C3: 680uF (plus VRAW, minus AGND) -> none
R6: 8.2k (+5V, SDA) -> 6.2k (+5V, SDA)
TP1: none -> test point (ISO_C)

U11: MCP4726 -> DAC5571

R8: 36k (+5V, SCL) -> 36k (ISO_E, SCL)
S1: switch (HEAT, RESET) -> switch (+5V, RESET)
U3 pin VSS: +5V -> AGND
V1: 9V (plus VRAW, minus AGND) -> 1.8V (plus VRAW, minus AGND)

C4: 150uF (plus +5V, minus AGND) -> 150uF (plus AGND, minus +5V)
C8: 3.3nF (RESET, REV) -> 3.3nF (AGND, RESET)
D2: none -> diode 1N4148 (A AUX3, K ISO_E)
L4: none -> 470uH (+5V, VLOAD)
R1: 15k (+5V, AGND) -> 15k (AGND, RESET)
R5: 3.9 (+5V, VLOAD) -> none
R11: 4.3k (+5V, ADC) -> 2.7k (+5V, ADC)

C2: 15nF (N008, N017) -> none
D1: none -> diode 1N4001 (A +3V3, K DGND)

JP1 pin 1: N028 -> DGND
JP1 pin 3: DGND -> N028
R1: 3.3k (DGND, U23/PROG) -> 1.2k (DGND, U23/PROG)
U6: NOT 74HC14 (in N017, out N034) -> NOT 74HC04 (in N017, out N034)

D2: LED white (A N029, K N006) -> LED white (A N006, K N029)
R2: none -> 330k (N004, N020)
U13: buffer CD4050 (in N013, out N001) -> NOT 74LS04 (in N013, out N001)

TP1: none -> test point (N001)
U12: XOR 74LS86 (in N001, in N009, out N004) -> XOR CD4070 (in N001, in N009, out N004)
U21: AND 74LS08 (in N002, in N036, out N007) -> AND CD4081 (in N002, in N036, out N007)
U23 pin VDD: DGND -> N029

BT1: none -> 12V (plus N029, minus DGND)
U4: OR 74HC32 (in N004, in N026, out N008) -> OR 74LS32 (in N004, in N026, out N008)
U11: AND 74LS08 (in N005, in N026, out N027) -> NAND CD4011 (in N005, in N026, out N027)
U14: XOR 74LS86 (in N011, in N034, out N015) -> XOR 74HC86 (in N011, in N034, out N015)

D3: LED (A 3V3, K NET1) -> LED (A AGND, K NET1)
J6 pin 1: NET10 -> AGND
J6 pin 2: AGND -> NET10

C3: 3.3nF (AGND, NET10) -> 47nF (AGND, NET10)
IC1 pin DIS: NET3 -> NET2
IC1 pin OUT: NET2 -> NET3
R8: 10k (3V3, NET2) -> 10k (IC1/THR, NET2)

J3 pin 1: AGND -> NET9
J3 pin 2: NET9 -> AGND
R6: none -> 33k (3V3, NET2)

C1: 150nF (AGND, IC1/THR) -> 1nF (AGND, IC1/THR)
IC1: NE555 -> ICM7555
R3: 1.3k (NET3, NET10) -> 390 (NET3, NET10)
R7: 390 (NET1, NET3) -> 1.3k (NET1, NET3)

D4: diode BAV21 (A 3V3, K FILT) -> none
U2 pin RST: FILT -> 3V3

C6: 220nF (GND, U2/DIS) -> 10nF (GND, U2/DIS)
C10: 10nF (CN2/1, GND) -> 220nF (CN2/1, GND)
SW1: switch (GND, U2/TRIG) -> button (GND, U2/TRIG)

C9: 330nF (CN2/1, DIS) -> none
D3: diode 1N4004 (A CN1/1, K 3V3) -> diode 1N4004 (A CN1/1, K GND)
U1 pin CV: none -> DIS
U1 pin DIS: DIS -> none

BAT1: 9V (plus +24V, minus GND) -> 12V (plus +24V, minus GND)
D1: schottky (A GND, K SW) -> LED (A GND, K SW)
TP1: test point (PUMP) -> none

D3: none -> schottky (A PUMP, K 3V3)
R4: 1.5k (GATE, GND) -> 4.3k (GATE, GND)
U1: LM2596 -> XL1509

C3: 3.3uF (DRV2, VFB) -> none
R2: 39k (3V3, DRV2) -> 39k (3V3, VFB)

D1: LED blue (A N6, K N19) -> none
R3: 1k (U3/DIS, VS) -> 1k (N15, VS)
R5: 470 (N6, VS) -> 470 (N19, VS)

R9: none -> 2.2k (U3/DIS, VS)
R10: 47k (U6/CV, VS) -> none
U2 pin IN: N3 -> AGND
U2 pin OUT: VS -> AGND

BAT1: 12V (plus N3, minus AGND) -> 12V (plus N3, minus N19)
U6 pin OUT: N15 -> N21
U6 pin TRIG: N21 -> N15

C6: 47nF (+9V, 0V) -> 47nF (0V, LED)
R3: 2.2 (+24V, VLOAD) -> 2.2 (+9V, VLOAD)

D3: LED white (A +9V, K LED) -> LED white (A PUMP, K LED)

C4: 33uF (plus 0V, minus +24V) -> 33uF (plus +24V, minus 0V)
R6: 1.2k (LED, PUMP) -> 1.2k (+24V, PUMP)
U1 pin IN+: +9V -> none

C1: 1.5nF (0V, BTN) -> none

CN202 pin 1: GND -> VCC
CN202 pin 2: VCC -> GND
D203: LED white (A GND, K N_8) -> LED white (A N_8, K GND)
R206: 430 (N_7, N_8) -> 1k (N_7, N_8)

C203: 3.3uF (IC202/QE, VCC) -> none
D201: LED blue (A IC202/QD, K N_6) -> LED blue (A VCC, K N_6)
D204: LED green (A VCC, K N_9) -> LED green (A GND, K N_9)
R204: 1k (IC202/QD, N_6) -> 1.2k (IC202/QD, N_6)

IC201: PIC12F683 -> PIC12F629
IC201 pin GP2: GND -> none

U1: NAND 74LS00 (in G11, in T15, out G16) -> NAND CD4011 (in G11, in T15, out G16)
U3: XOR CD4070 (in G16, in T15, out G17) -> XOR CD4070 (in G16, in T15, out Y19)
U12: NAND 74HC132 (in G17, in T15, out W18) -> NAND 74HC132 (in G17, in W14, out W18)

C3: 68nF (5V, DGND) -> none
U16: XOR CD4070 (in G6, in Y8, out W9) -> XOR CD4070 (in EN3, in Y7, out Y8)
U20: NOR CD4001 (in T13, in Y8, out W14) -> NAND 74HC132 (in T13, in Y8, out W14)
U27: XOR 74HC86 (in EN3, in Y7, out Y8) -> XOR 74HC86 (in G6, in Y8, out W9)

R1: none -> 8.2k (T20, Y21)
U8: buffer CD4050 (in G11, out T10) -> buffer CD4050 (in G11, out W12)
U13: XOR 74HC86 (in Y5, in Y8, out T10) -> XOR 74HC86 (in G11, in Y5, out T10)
*****
WORK ORDER: From the data above, reproduce word for word the lines running from the line with "U1: LM2596 -> XL1509" to the line with "U20: NOR CD4001", ends included.

RESULT:
U1: LM2596 -> XL1509

C3: 3.3uF (DRV2, VFB) -> none
R2: 39k (3V3, DRV2) -> 39k (3V3, VFB)

D1: LED blue (A N6, K N19) -> none
R3: 1k (U3/DIS, VS) -> 1k (N15, VS)
R5: 470 (N6, VS) -> 470 (N19, VS)

R9: none -> 2.2k (U3/DIS, VS)
R10: 47k (U6/CV, VS) -> none
U2 pin IN: N3 -> AGND
U2 pin OUT: VS -> AGND

BAT1: 12V (plus N3, minus AGND) -> 12V (plus N3, minus N19)
U6 pin OUT: N15 -> N21
U6 pin TRIG: N21 -> N15

C6: 47nF (+9V, 0V) -> 47nF (0V, LED)
R3: 2.2 (+24V, VLOAD) -> 2.2 (+9V, VLOAD)

D3: LED white (A +9V, K LED) -> LED white (A PUMP, K LED)

C4: 33uF (plus 0V, minus +24V) -> 33uF (plus +24V, minus 0V)
R6: 1.2k (LED, PUMP) -> 1.2k (+24V, PUMP)
U1 pin IN+: +9V -> none

C1: 1.5nF (0V, BTN) -> none

CN202 pin 1: GND -> VCC
CN202 pin 2: VCC -> GND
D203: LED white (A GND, K N_8) -> LED white (A N_8, K GND)
R206: 430 (N_7, N_8) -> 1k (N_7, N_8)

C203: 3.3uF (IC202/QE, VCC) -> none
D201: LED blue (A IC202/QD, K N_6) -> LED blue (A VCC, K N_6)
D204: LED green (A VCC, K N_9) -> LED green (A GND, K N_9)
R204: 1k (IC202/QD, N_6) -> 1.2k (IC202/QD, N_6)

IC201: PIC12F683 -> PIC12F629
IC201 pin GP2: GND -> none

U1: NAND 74LS00 (in G11, in T15, out G16) -> NAND CD4011 (in G11, in T15, out G16)
U3: XOR CD4070 (in G16, in T15, out G17) -> XOR CD4070 (in G16, in T15, out Y19)
U12: NAND 74HC132 (in G17, in T15, out W18) -> NAND 74HC132 (in G17, in W14, out W18)

C3: 68nF (5V, DGND) -> none
U16: XOR CD4070 (in G6, in Y8, out W9) -> XOR CD4070 (in EN3, in Y7, out Y8)
U20: NOR CD4001 (in T13, in Y8, out W14) -> NAND 74HC132 (in T13, in Y8, out W14)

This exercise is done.